◆ Provided entries:
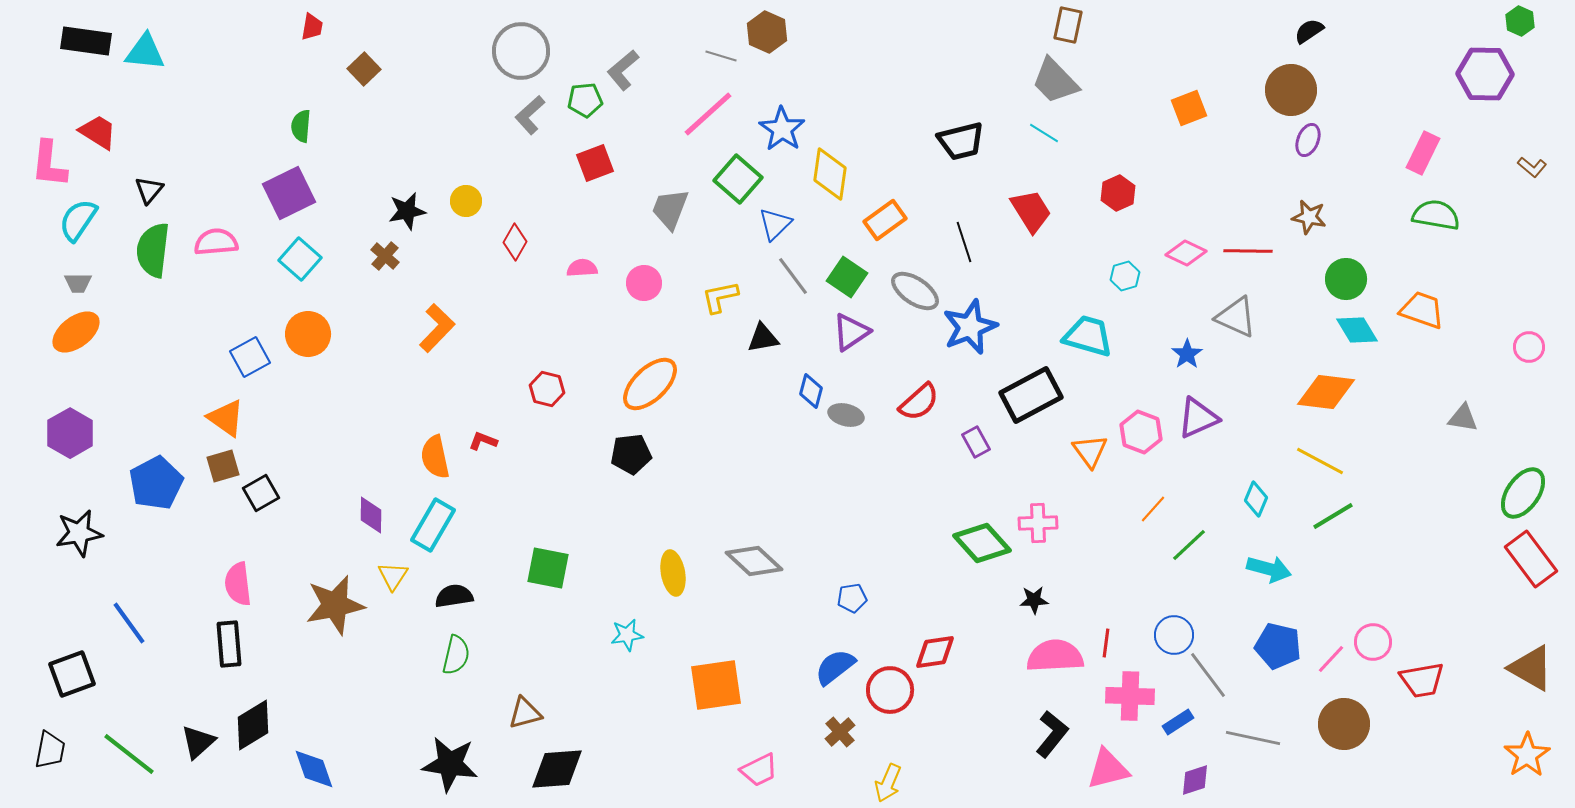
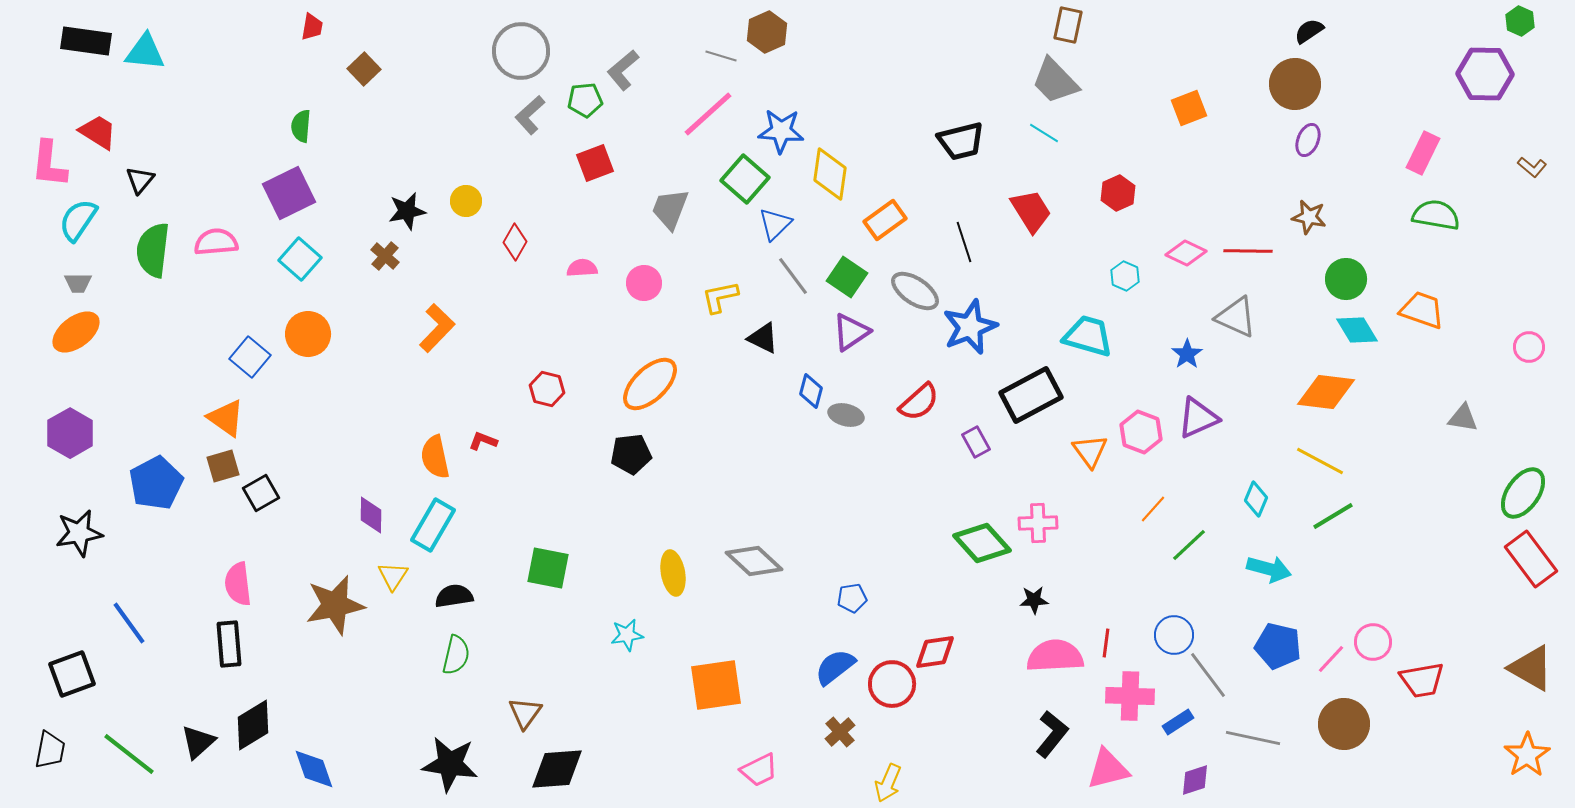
brown hexagon at (767, 32): rotated 12 degrees clockwise
brown circle at (1291, 90): moved 4 px right, 6 px up
blue star at (782, 129): moved 1 px left, 2 px down; rotated 30 degrees counterclockwise
green square at (738, 179): moved 7 px right
black triangle at (149, 190): moved 9 px left, 10 px up
cyan hexagon at (1125, 276): rotated 20 degrees counterclockwise
black triangle at (763, 338): rotated 36 degrees clockwise
blue square at (250, 357): rotated 21 degrees counterclockwise
red circle at (890, 690): moved 2 px right, 6 px up
brown triangle at (525, 713): rotated 39 degrees counterclockwise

◆ Task details: Count the lines above that contain the word "degrees", treating uppercase and lowercase letters as different, and give only the number.

◆ Correct response: 6